=== Section Start ===

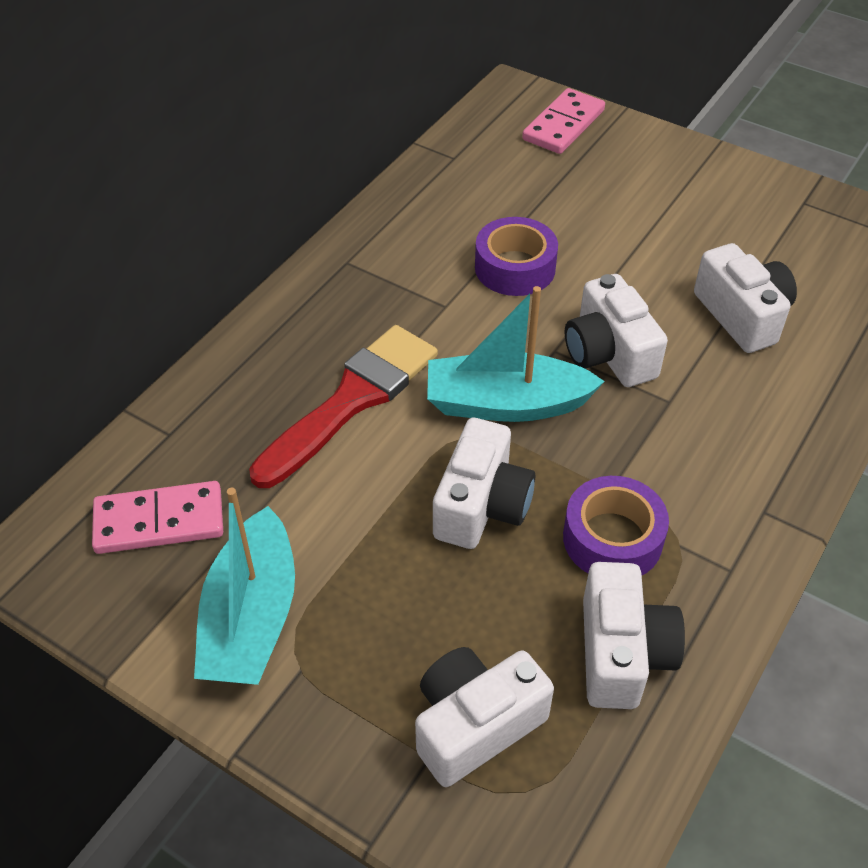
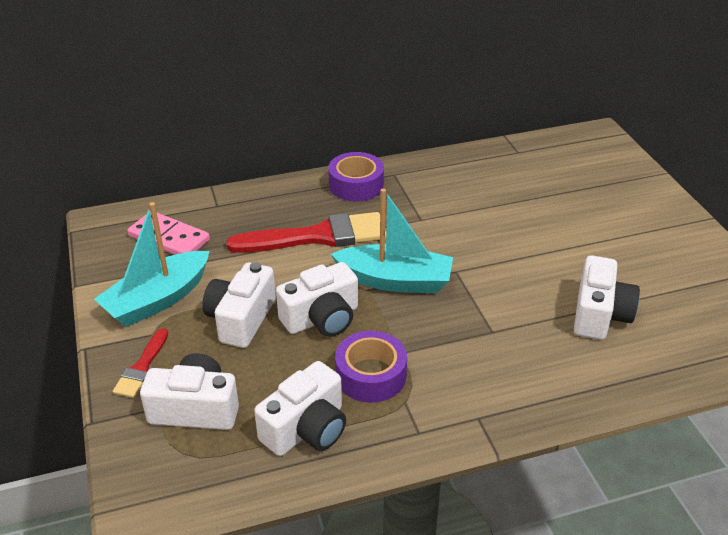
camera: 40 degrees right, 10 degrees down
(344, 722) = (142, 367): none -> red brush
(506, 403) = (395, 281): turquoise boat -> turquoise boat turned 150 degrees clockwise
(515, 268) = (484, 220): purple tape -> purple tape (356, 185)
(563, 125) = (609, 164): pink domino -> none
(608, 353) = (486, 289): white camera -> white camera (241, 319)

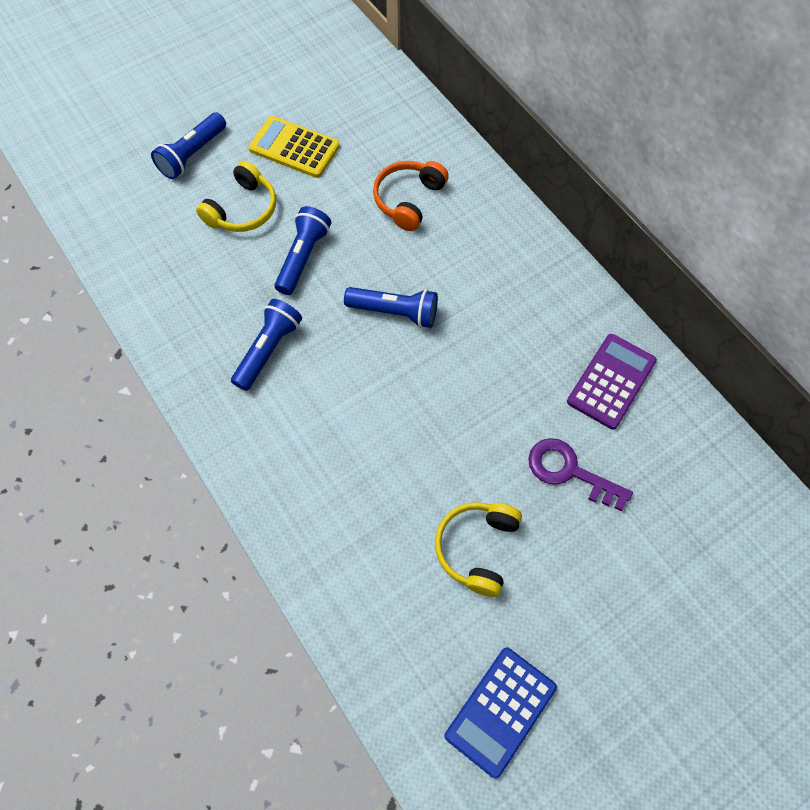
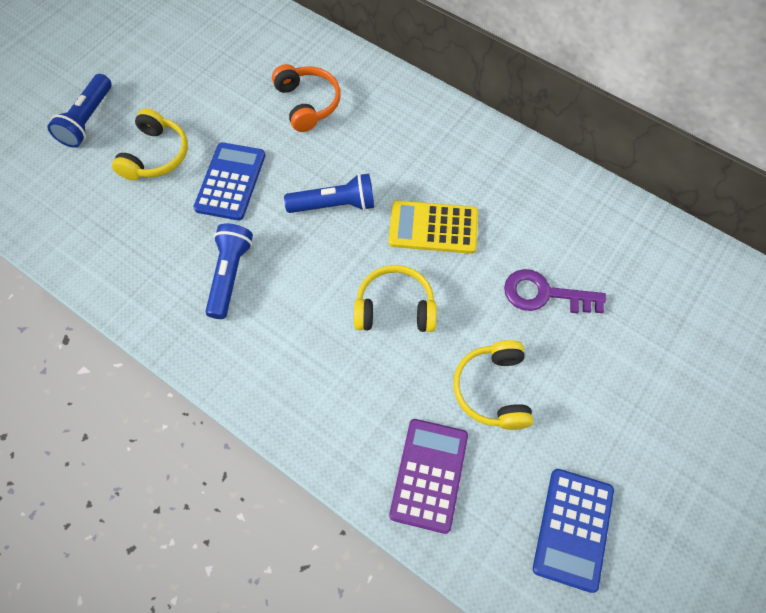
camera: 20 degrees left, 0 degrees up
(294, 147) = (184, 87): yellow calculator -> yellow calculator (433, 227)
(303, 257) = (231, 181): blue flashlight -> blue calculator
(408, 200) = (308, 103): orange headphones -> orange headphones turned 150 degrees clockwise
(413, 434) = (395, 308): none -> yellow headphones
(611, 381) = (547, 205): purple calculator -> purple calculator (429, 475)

=== Section End ===

I'd like the entries above repeated exactly, but without any of their pictures.

camera: 40 degrees right, 10 degrees down
(344, 722) = (142, 367): none -> red brush
(506, 403) = (395, 281): turquoise boat -> turquoise boat turned 150 degrees clockwise
(515, 268) = (484, 220): purple tape -> purple tape (356, 185)
(563, 125) = (609, 164): pink domino -> none
(608, 353) = (486, 289): white camera -> white camera (241, 319)

camera: 20 degrees left, 0 degrees up
(294, 147) = (184, 87): yellow calculator -> yellow calculator (433, 227)
(303, 257) = (231, 181): blue flashlight -> blue calculator
(408, 200) = (308, 103): orange headphones -> orange headphones turned 150 degrees clockwise
(413, 434) = (395, 308): none -> yellow headphones
(611, 381) = (547, 205): purple calculator -> purple calculator (429, 475)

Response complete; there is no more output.